> _Exercise prompt_
Locate all lines with the word "item". Copy them.

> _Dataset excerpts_

□ □ □ □ □ □ □

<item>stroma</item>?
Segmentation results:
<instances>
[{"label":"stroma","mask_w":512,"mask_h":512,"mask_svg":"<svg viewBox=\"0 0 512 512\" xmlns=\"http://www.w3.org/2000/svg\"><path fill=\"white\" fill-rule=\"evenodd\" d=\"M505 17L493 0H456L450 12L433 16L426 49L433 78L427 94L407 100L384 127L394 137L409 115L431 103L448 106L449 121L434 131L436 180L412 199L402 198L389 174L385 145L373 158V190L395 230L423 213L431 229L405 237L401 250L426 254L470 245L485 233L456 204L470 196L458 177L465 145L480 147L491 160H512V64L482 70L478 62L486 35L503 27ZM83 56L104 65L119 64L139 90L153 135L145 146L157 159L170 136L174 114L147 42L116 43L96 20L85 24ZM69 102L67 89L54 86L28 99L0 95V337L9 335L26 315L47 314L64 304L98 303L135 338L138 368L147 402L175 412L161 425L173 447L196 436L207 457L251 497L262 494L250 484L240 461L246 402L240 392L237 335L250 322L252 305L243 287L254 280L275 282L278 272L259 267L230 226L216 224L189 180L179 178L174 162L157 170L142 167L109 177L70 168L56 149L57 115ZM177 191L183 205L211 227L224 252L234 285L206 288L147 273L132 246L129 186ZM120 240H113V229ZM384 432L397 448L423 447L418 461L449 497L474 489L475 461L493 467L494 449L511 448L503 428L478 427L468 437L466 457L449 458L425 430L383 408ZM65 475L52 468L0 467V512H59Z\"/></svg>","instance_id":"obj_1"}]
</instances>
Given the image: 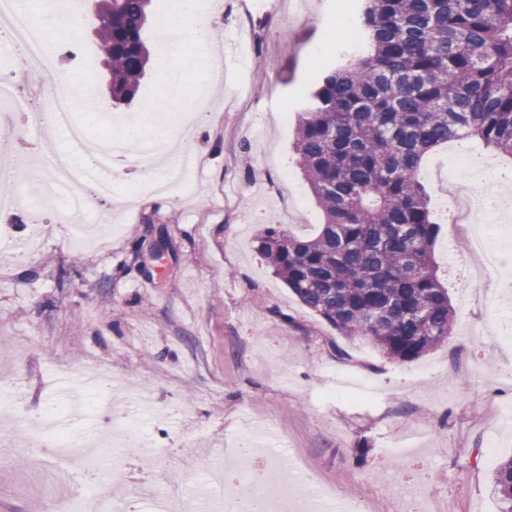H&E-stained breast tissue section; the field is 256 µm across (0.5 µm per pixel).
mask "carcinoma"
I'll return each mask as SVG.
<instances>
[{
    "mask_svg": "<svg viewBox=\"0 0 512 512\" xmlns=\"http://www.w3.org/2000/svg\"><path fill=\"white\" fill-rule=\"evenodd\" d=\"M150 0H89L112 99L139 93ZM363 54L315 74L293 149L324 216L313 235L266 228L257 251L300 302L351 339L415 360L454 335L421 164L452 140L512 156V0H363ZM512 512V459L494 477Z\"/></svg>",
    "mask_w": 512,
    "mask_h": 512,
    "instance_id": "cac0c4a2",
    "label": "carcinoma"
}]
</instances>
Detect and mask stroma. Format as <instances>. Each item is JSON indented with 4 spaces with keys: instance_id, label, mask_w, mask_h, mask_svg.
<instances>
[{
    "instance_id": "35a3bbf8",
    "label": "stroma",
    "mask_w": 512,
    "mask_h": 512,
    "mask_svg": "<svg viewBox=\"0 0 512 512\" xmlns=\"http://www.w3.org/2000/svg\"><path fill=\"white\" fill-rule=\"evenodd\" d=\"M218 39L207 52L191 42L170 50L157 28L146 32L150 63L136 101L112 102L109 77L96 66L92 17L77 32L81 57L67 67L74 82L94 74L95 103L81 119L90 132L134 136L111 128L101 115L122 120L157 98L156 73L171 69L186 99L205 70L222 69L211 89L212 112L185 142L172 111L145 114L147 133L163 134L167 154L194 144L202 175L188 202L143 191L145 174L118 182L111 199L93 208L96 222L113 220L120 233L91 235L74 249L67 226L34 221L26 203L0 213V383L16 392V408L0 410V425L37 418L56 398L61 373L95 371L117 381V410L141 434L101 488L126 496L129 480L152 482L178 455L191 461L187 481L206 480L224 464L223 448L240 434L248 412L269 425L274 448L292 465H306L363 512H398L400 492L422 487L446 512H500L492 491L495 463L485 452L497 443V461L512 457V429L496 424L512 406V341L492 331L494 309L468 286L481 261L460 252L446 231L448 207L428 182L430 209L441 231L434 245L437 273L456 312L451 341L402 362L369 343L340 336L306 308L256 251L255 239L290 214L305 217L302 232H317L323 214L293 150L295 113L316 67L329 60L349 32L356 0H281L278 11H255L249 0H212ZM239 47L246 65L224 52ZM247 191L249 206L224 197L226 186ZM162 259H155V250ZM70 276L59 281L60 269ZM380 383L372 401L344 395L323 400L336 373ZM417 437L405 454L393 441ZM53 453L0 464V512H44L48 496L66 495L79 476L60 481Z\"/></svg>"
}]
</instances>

□ □ □ □ □ □ □

> _The solution_
<item>stroma</item>?
Detect and mask stroma. Format as <instances>. Each item is JSON indented with 4 spaces with keys: instance_id, label, mask_w, mask_h, mask_svg.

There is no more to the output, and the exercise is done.